_EXERCISE:_ In the answer, give only the lines from the one containing "camera: 30 degrees left, 0 degrees up" to the end of the listing below, each reproduced word for word.

_DATA FOR THIS EXERCISE:_
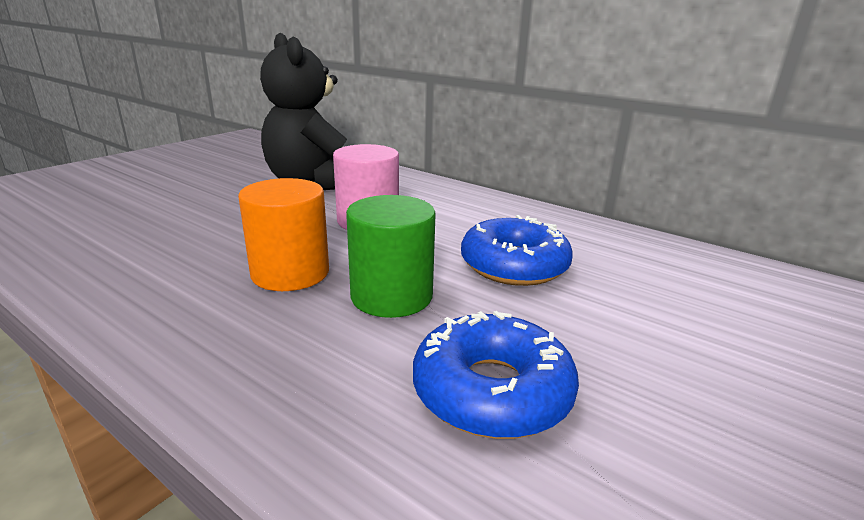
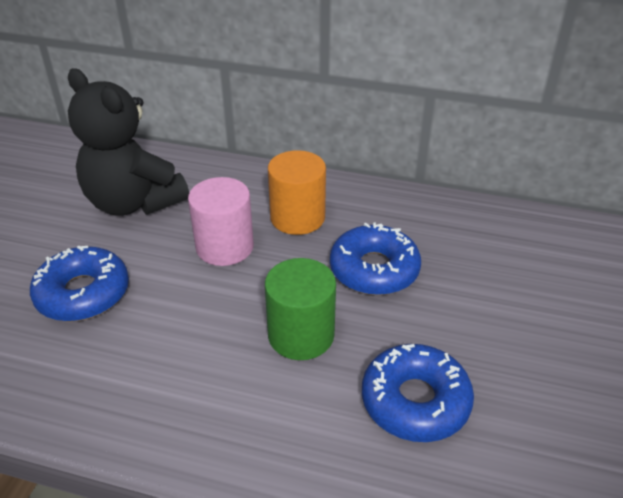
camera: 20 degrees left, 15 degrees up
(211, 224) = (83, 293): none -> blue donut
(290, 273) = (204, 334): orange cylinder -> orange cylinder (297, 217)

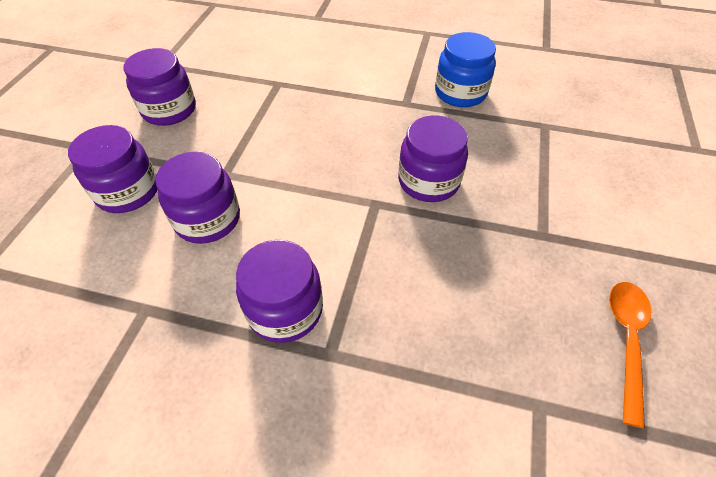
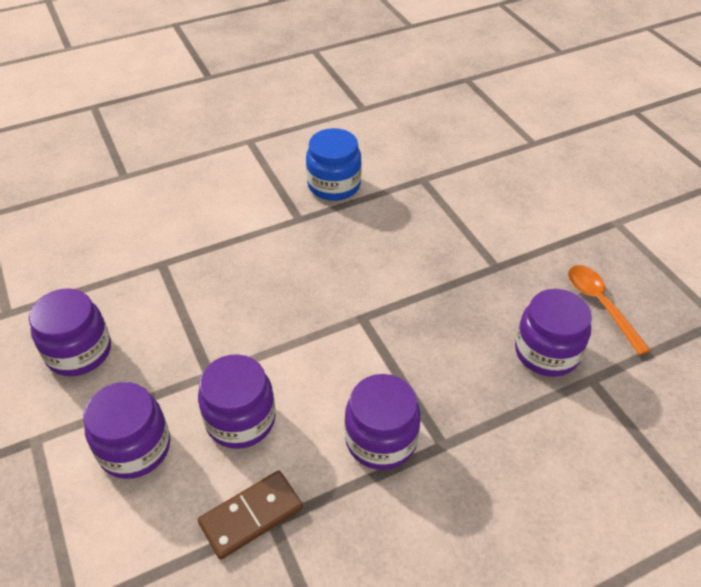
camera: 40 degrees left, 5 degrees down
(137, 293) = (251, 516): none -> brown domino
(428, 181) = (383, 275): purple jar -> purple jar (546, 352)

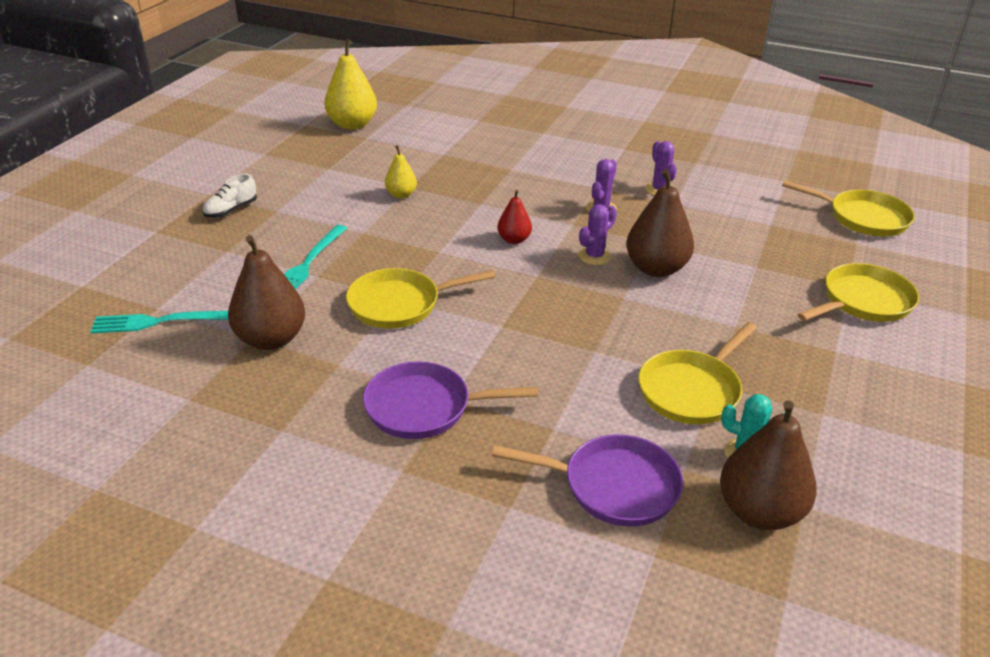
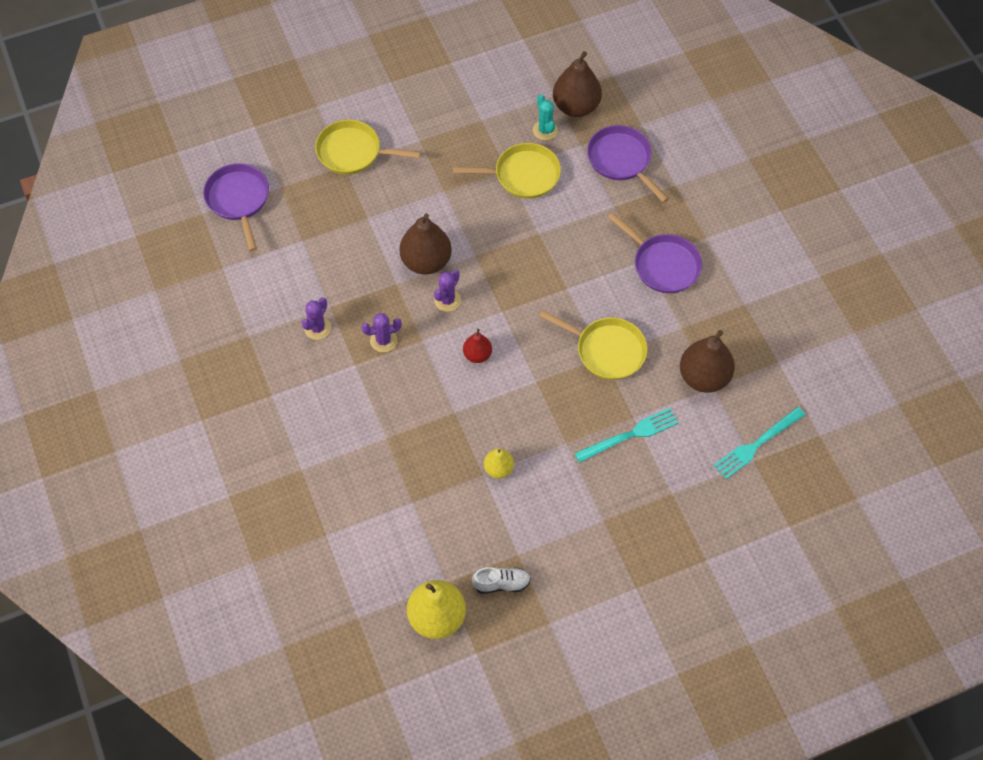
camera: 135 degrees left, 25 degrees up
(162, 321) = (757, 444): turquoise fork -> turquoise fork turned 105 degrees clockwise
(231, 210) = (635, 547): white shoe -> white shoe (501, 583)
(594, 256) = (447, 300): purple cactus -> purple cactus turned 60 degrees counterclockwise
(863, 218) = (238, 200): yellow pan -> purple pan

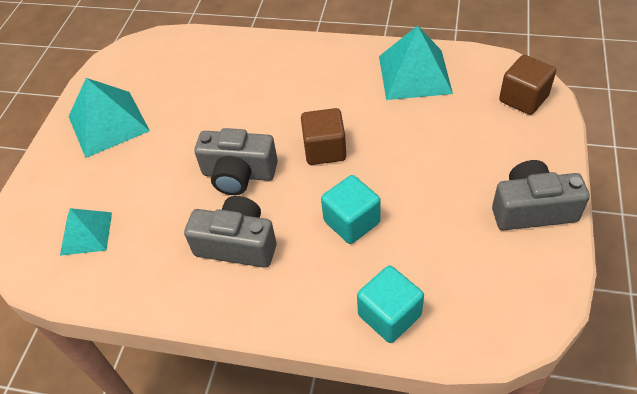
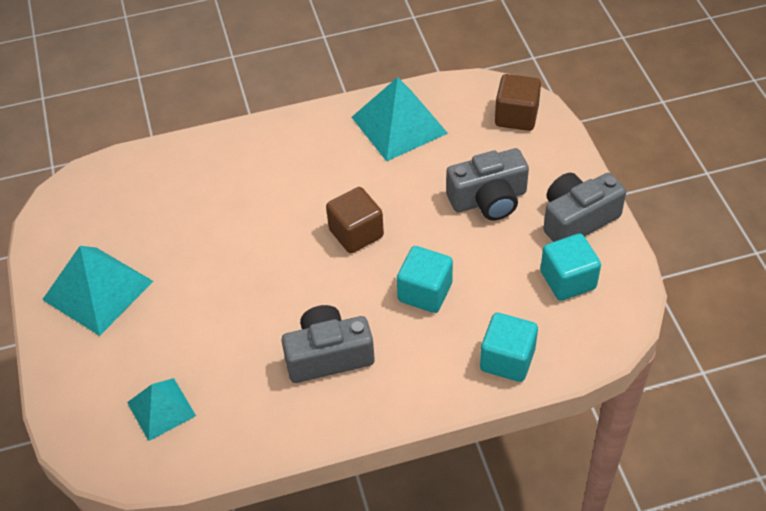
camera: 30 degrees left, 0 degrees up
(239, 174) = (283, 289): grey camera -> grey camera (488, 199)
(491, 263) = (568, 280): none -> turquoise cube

_RESPONSE TO THIS TASK:_
camera: 30 degrees left, 0 degrees up
(239, 174) = (283, 289): grey camera -> grey camera (488, 199)
(491, 263) = (568, 280): none -> turquoise cube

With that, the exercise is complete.